#### RECORDS PROVIDED
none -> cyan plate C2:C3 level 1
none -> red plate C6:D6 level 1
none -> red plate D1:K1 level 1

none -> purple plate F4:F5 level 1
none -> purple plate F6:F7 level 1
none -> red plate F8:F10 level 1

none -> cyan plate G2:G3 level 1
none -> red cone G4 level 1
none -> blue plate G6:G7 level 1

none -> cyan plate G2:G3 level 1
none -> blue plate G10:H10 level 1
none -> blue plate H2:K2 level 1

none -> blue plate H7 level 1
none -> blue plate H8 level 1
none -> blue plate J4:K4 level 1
--
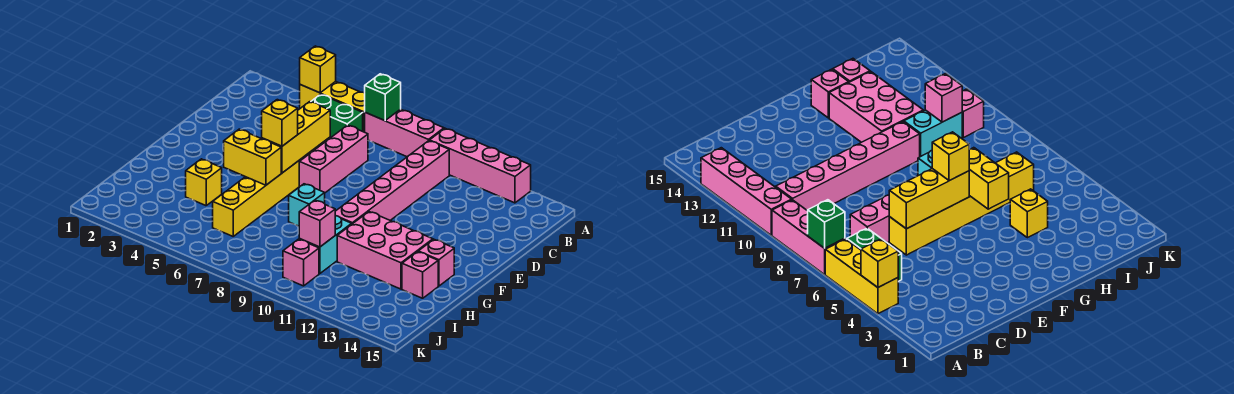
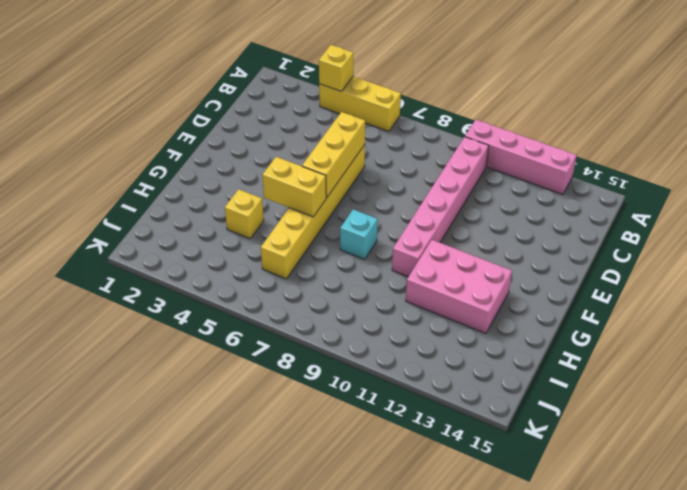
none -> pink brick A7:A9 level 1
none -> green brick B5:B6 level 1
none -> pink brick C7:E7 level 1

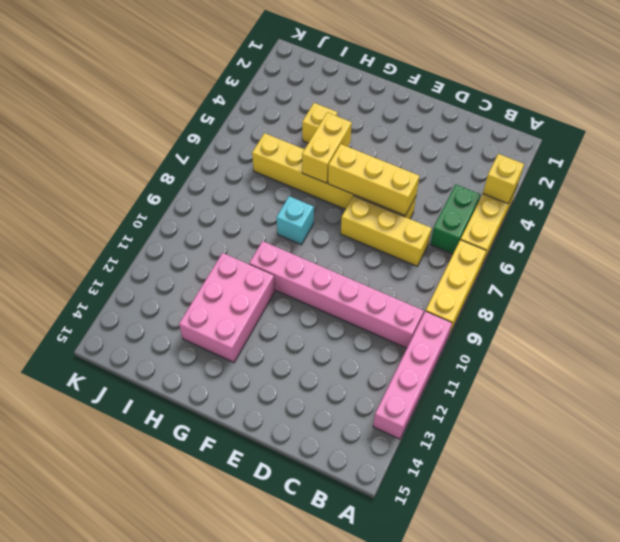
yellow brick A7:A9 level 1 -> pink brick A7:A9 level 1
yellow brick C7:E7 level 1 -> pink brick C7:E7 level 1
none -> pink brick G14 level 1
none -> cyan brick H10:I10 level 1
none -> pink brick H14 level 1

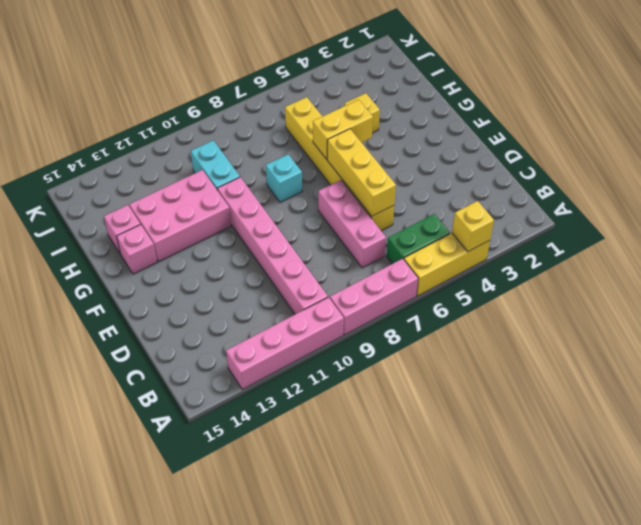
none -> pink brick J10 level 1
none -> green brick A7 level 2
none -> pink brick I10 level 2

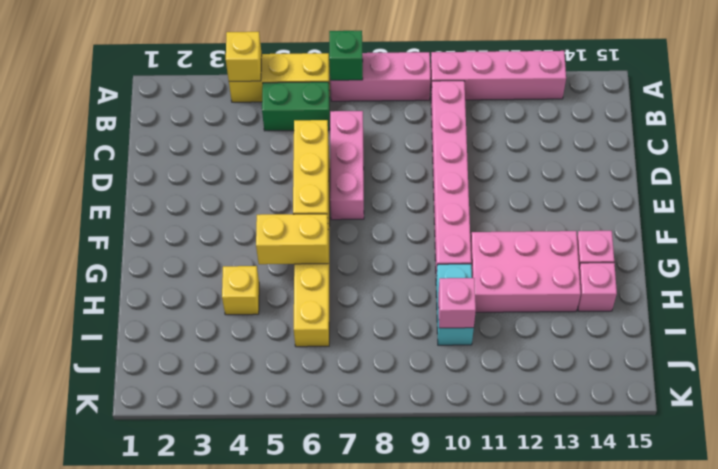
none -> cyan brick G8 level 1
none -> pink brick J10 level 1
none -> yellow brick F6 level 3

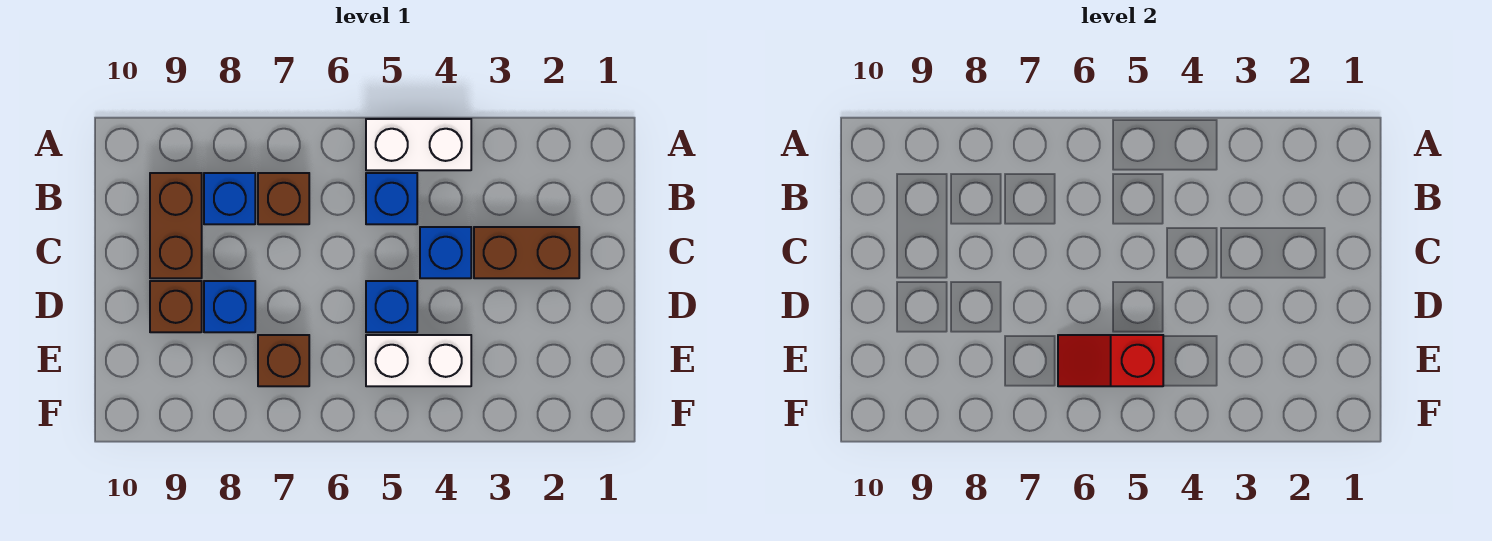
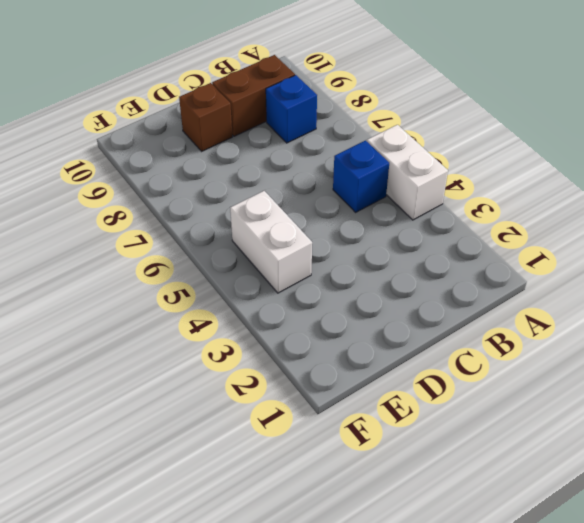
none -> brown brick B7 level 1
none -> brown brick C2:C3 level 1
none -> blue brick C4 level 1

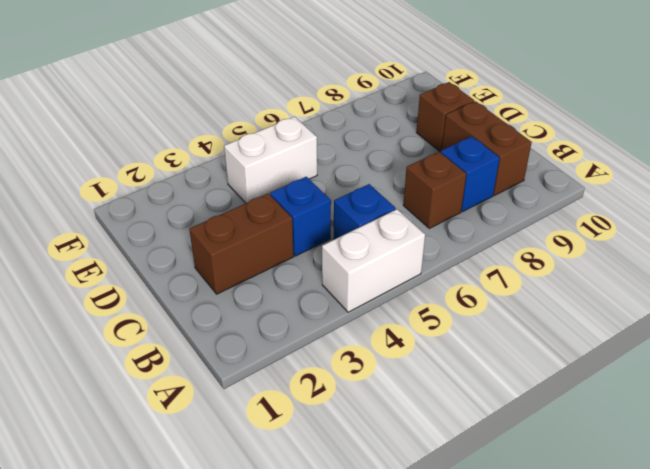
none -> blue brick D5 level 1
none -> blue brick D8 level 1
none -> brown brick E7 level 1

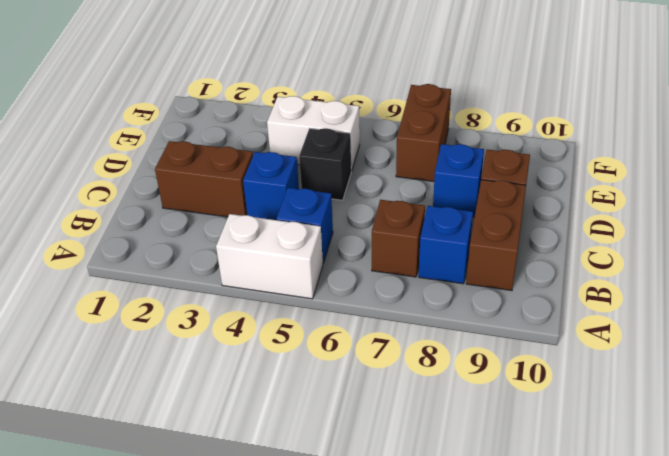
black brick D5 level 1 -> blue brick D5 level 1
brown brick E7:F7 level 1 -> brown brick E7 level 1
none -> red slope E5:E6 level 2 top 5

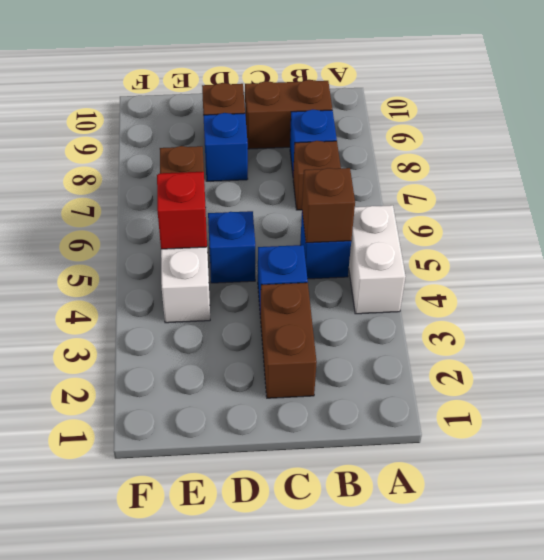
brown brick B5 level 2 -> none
==
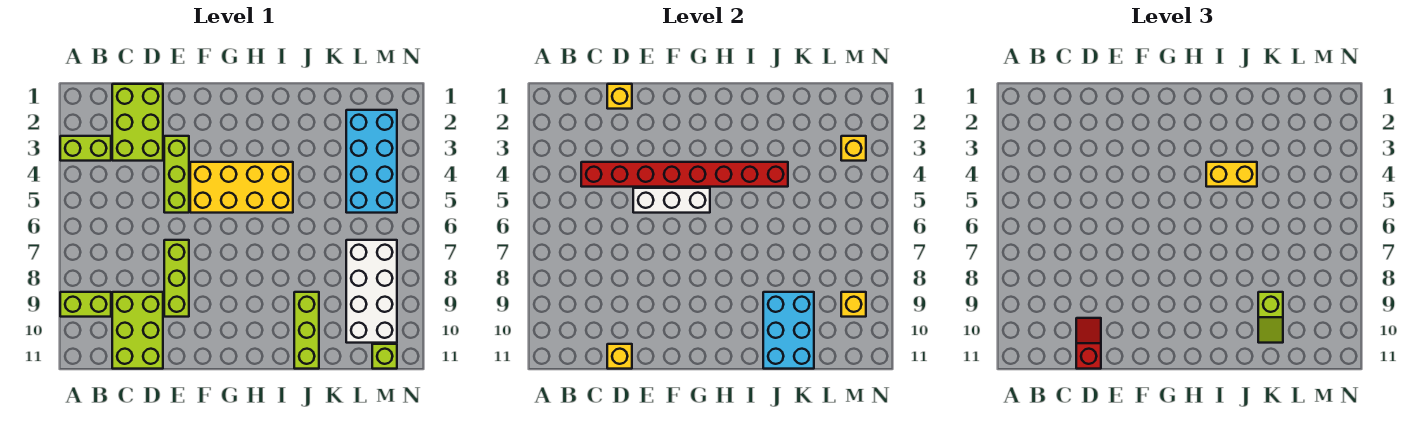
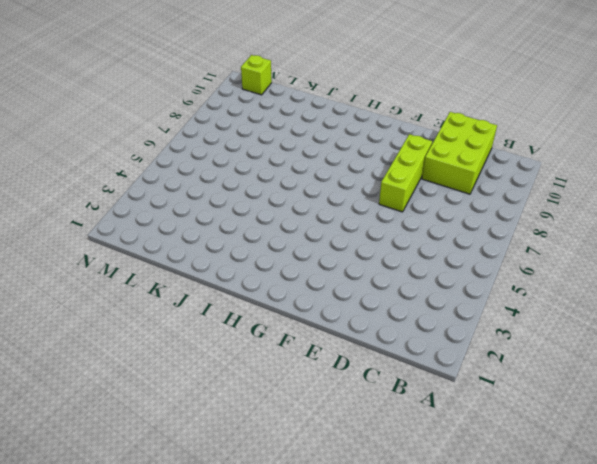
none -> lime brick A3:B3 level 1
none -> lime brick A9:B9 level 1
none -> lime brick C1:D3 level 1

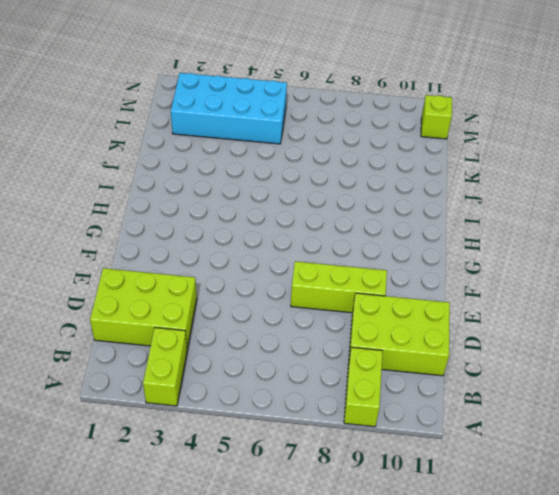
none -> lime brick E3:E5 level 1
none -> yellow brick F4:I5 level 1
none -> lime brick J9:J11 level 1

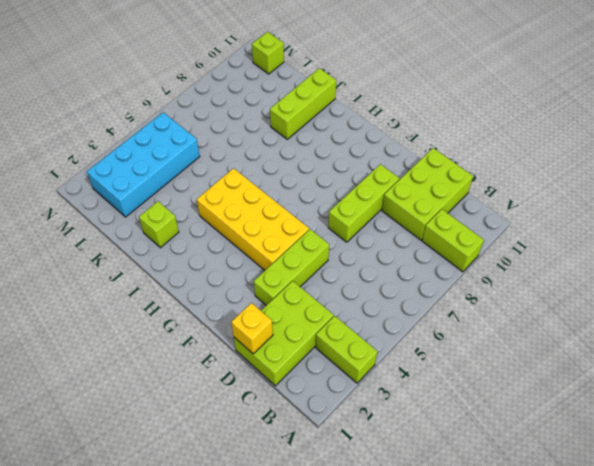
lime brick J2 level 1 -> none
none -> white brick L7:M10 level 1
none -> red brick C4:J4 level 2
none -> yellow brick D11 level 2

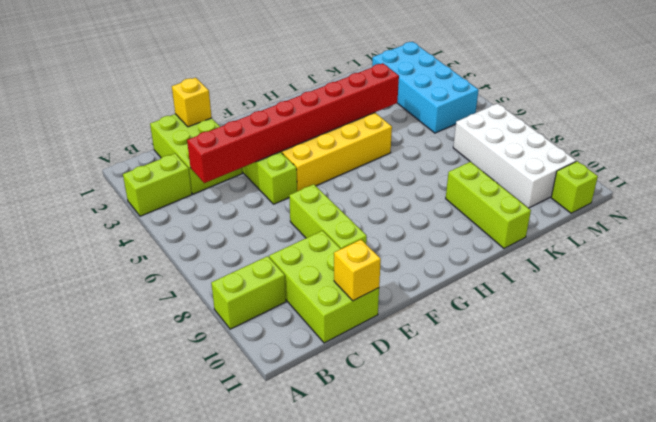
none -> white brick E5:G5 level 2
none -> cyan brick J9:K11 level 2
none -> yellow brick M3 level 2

#### WHAT IS BEING ASKED
Where a line in the records above contains the word "green", copy that line.

#### WRITTEN ANSWER
none -> green brick B5:B6 level 1
none -> green brick A7 level 2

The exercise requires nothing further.